WRITTEN EXERCISE: Keep to the lines between the one holding "Given the image: H&E-stained" and the one holding "Here is an image.", inclusive, and write them out exactly.

DATASET EXTRACT:
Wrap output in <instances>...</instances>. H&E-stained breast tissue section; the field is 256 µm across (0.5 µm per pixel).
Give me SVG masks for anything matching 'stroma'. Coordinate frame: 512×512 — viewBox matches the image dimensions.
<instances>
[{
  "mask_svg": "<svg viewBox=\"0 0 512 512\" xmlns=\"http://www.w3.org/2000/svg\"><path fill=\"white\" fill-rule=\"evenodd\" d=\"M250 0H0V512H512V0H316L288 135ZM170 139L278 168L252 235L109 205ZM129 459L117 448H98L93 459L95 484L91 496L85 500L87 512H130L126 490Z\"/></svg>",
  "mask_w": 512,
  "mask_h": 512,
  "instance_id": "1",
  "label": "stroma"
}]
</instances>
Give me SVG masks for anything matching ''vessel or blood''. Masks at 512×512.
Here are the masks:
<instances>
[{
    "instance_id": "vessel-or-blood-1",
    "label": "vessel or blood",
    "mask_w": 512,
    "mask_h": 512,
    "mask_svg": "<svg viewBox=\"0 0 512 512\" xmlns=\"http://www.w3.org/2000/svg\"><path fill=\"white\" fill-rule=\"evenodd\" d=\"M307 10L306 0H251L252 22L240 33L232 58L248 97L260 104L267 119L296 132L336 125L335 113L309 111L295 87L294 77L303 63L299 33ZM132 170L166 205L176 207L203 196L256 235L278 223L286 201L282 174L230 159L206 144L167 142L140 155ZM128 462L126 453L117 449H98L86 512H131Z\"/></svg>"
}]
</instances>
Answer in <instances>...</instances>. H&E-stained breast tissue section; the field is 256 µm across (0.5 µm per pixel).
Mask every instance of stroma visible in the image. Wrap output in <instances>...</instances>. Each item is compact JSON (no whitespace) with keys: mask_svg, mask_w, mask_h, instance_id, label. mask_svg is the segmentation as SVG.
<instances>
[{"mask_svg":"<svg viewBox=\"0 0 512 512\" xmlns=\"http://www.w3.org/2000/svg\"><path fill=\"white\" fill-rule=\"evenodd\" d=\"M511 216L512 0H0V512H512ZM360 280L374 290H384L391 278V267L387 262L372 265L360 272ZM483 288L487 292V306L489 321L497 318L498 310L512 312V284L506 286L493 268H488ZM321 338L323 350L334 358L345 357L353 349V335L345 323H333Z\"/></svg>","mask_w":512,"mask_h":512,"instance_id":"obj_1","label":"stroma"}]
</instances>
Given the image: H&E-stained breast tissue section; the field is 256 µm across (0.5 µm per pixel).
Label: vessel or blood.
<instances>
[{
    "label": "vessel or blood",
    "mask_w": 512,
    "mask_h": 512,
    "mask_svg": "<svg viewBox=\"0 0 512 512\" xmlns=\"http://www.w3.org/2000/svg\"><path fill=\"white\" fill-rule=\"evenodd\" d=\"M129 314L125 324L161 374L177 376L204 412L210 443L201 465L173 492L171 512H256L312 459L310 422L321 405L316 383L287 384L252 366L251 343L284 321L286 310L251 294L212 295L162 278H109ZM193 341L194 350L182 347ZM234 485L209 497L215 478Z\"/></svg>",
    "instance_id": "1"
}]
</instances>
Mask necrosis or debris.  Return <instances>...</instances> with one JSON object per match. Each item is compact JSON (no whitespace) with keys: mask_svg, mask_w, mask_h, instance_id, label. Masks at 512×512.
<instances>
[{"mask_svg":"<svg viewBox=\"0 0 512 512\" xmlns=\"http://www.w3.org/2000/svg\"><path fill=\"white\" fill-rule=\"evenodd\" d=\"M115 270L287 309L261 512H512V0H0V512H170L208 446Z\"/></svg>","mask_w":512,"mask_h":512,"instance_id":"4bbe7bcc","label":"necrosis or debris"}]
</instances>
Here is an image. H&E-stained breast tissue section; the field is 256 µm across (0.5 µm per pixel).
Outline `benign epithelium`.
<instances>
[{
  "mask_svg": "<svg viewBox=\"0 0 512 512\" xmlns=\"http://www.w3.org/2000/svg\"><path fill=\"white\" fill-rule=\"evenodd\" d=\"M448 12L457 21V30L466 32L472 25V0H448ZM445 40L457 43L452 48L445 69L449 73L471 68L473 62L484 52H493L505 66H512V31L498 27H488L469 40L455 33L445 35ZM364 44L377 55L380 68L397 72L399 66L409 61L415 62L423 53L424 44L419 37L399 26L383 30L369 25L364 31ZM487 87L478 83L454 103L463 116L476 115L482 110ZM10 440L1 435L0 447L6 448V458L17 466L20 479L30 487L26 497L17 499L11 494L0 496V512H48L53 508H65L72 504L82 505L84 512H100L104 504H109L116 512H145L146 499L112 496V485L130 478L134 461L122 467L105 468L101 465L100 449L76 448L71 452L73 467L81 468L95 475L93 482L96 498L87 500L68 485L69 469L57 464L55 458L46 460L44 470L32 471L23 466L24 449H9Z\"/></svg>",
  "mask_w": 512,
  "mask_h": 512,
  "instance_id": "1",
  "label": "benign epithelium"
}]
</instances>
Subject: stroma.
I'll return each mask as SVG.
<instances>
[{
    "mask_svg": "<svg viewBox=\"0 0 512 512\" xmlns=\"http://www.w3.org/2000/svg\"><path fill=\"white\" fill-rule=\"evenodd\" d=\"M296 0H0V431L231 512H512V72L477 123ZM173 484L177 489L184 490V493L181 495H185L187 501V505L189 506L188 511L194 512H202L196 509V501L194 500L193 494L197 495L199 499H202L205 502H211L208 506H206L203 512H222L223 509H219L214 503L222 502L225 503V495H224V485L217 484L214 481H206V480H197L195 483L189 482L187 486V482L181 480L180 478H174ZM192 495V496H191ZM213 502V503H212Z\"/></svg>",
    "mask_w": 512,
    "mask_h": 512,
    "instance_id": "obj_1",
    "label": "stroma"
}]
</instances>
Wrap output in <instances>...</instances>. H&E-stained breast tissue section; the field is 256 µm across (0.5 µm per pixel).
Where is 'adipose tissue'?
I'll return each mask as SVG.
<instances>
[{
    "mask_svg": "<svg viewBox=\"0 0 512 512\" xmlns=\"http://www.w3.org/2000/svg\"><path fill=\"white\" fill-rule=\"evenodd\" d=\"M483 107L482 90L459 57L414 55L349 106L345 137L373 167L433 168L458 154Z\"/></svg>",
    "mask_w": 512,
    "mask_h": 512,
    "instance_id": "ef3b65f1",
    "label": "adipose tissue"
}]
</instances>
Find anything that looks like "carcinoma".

COMPLETE RESPONSE:
Given the image: H&E-stained breast tissue section; the field is 256 µm across (0.5 µm per pixel).
Label: vessel or blood.
<instances>
[{
    "label": "vessel or blood",
    "mask_w": 512,
    "mask_h": 512,
    "mask_svg": "<svg viewBox=\"0 0 512 512\" xmlns=\"http://www.w3.org/2000/svg\"><path fill=\"white\" fill-rule=\"evenodd\" d=\"M129 314L125 324L161 374L177 376L204 412L210 443L201 465L173 492L171 512H256L312 459L310 422L321 405L316 383L287 384L252 366L251 343L284 321L286 310L251 294L212 295L162 278H109ZM193 341L194 350L182 347ZM234 485L209 497L215 478Z\"/></svg>",
    "instance_id": "1"
}]
</instances>
Mask necrosis or debris.  Return <instances>...</instances> with one JSON object per match. Each item is compact JSON (no whitespace) with keys: mask_svg, mask_w, mask_h, instance_id, label. Masks at 512×512.
<instances>
[{"mask_svg":"<svg viewBox=\"0 0 512 512\" xmlns=\"http://www.w3.org/2000/svg\"><path fill=\"white\" fill-rule=\"evenodd\" d=\"M115 270L287 309L261 512H512V0H0V512H170L208 446Z\"/></svg>","mask_w":512,"mask_h":512,"instance_id":"4bbe7bcc","label":"necrosis or debris"}]
</instances>
Here is an image. H&E-stained breast tissue section; the field is 256 µm across (0.5 µm per pixel).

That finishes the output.